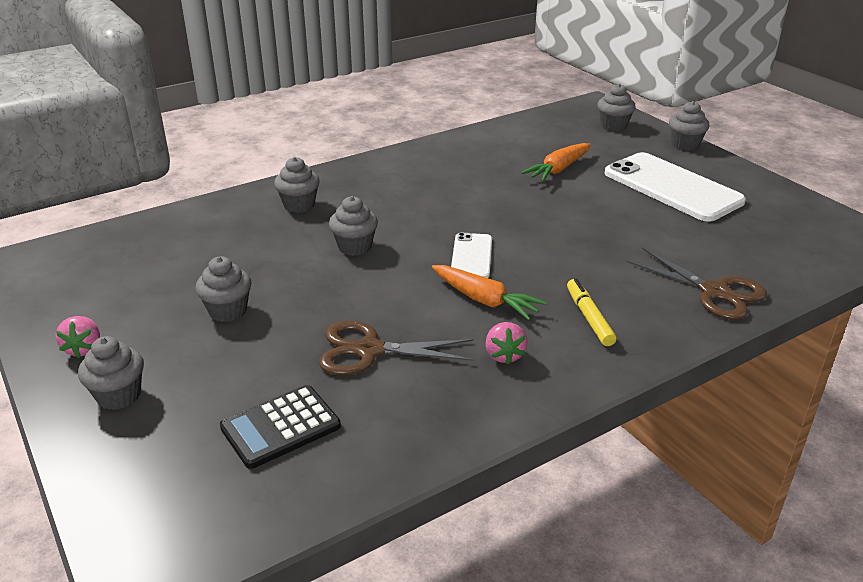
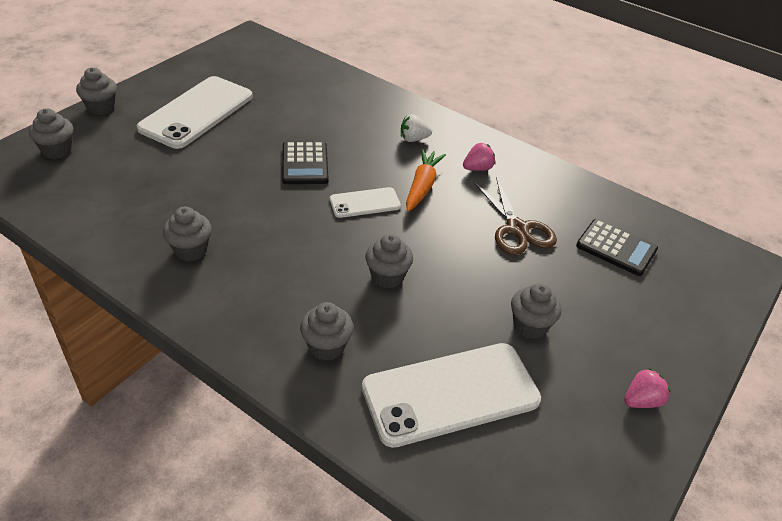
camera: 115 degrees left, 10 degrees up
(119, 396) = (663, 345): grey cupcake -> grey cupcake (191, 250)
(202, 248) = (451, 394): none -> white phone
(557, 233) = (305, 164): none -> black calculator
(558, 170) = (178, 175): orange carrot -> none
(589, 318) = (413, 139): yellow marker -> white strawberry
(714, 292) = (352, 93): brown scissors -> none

AIM OF THE TASK
Only a verbatim transcription of the lines from the one containing "(589, 318) = (413, 139): yellow" through the last line of the records counts as the answer.

SOLUTION TO THIS PROBLEM
(589, 318) = (413, 139): yellow marker -> white strawberry
(714, 292) = (352, 93): brown scissors -> none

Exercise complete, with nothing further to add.